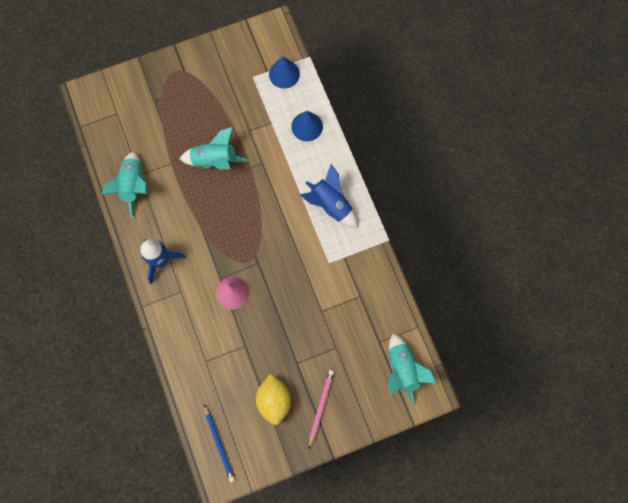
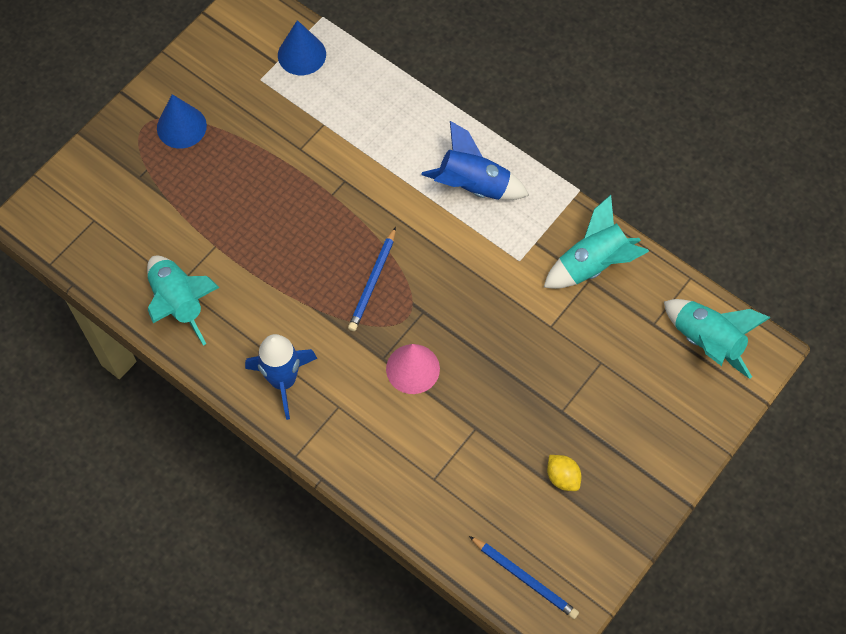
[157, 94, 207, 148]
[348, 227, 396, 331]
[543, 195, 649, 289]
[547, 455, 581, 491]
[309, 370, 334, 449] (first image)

** Work order **
Starting with the line that contains "[543, 195, 649, 289]", restate every line up to and including the last one above, exactly.

** Solution **
[543, 195, 649, 289]
[547, 455, 581, 491]
[309, 370, 334, 449] (first image)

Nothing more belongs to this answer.